• _What to do_
The answer must consist only of the lines from the line with "C1: none -> 10uF (G18, T12)" to the line with "U31: buffer 74LS07", both included, exactly as they stand below.

• _Information given_
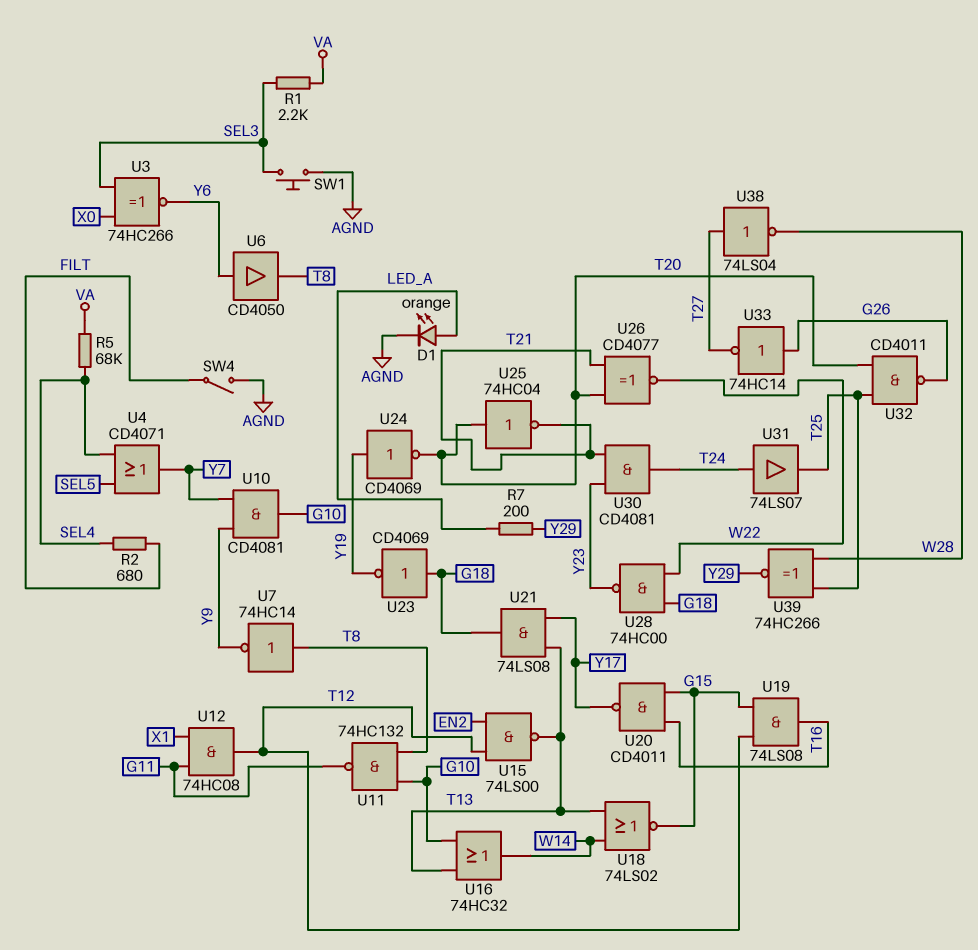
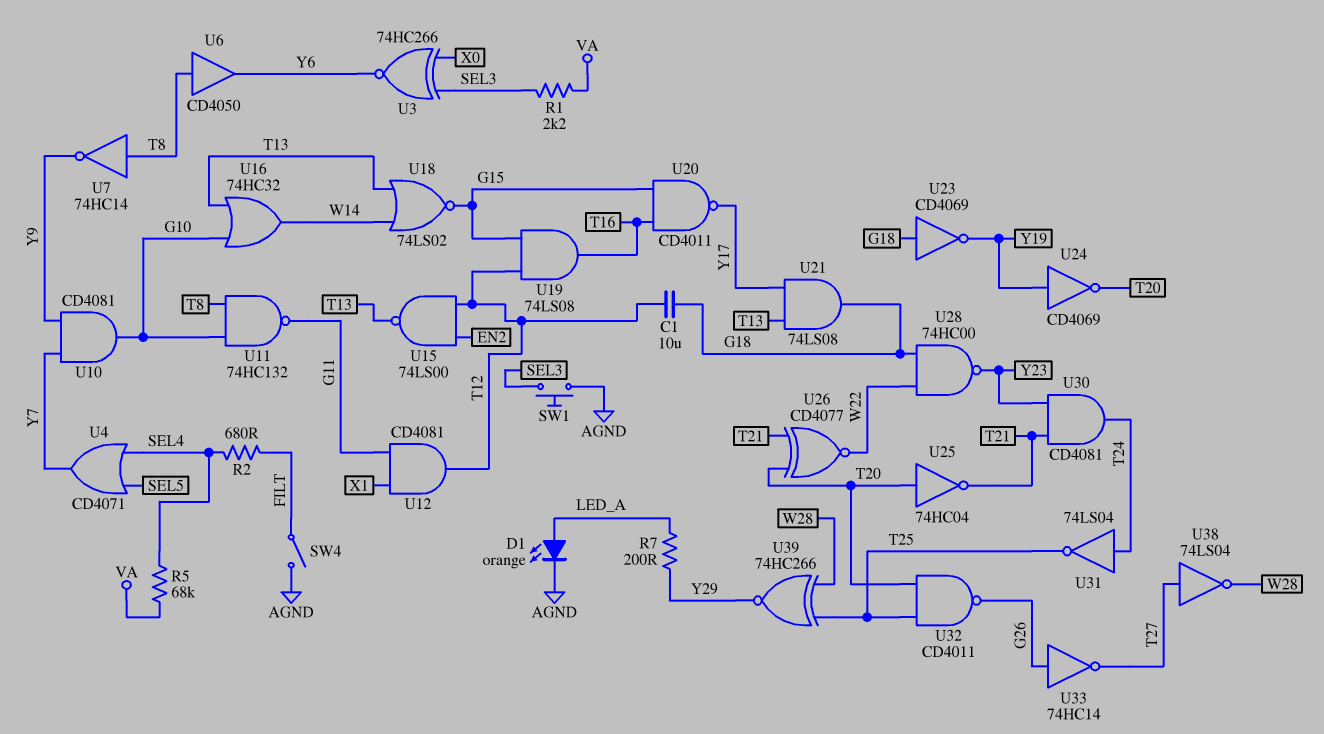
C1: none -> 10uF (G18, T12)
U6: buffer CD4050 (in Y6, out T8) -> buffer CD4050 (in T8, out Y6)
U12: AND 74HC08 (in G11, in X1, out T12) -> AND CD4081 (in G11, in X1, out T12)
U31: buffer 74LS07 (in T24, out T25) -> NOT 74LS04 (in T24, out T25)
* * *
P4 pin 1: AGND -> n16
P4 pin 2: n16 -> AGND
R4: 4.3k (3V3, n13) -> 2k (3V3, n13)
==
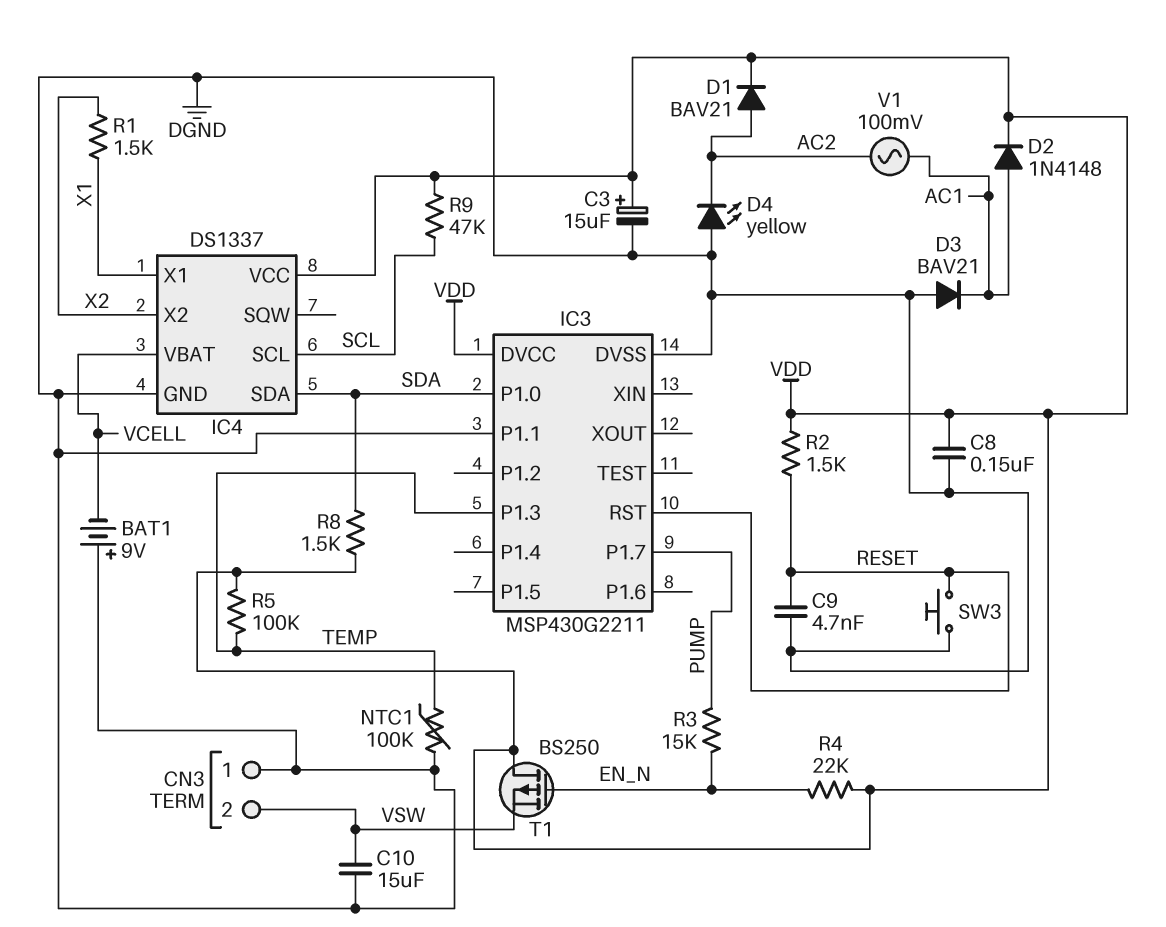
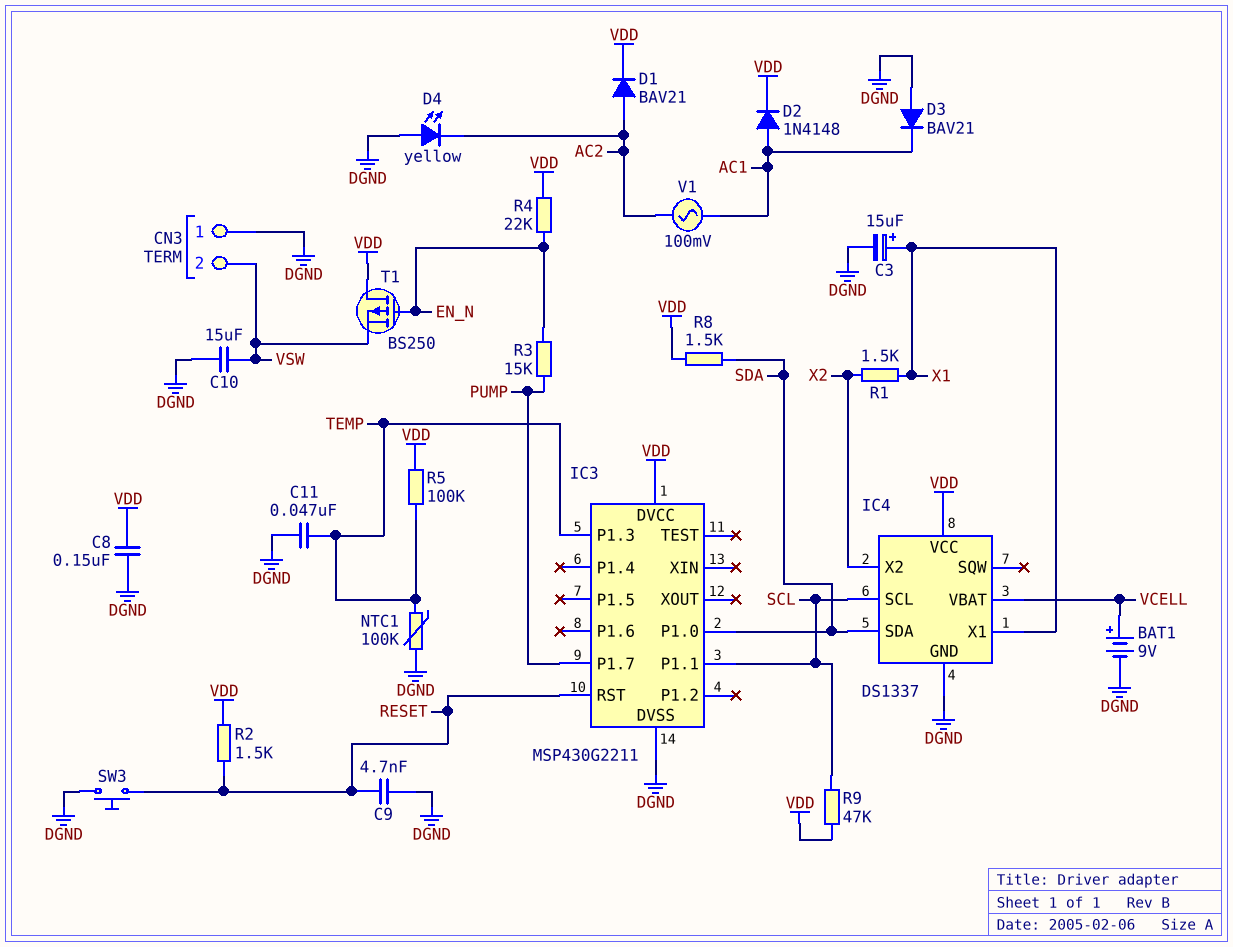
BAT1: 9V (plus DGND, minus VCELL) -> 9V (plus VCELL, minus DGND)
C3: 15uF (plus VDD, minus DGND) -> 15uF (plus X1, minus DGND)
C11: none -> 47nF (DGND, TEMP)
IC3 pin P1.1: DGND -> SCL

• _Answer below_
C1: none -> 10uF (G18, T12)
U6: buffer CD4050 (in Y6, out T8) -> buffer CD4050 (in T8, out Y6)
U12: AND 74HC08 (in G11, in X1, out T12) -> AND CD4081 (in G11, in X1, out T12)
U31: buffer 74LS07 (in T24, out T25) -> NOT 74LS04 (in T24, out T25)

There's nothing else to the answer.